START Material for this exercise

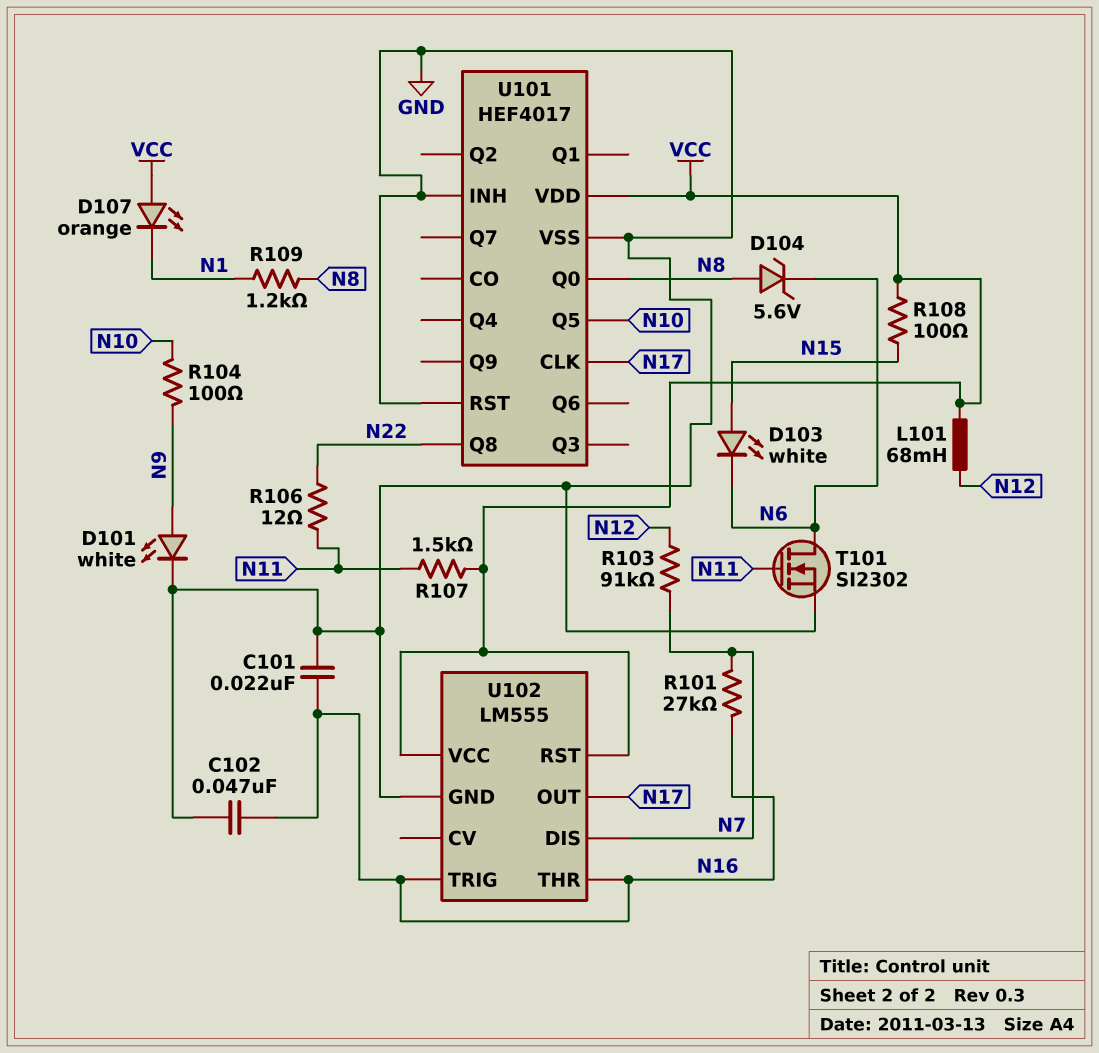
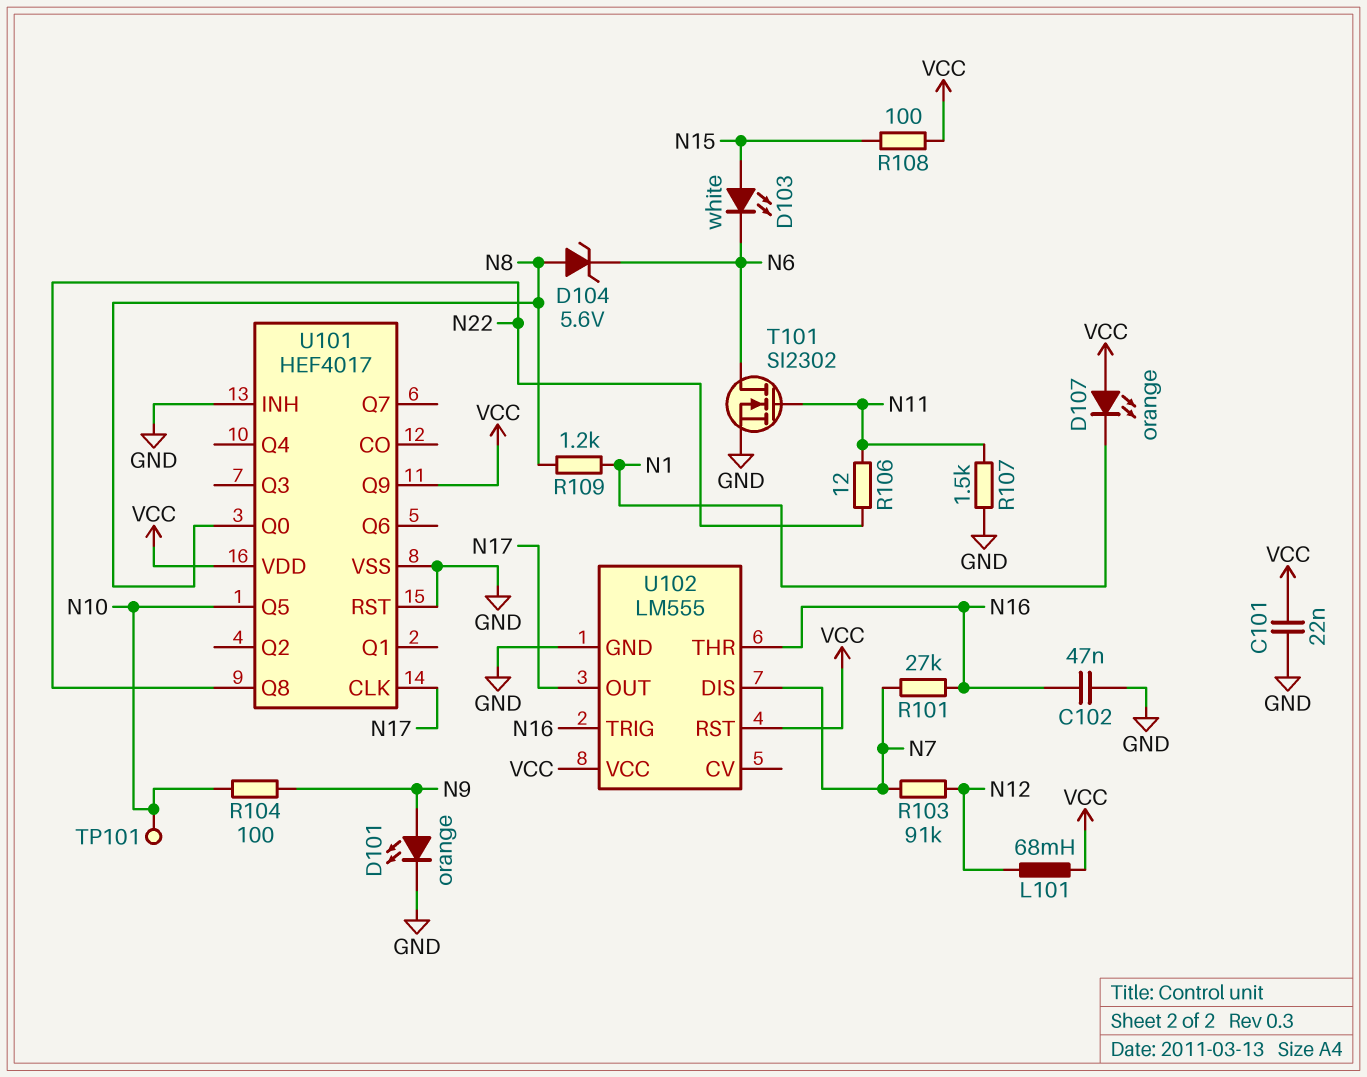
C101: 22nF (GND, N16) -> 22nF (GND, VCC)
D101: LED white (A N9, K GND) -> LED orange (A N9, K GND)
R107: 1.5k (N11, VCC) -> 1.5k (GND, N11)
TP101: none -> test point (N10)
U101 pin Q9: none -> VCC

END Material for this exercise

* _The problem_:
Produce a word-for-word version of the material, with no pictures included.

* _Result for this exercise_:
C101: 22nF (GND, N16) -> 22nF (GND, VCC)
D101: LED white (A N9, K GND) -> LED orange (A N9, K GND)
R107: 1.5k (N11, VCC) -> 1.5k (GND, N11)
TP101: none -> test point (N10)
U101 pin Q9: none -> VCC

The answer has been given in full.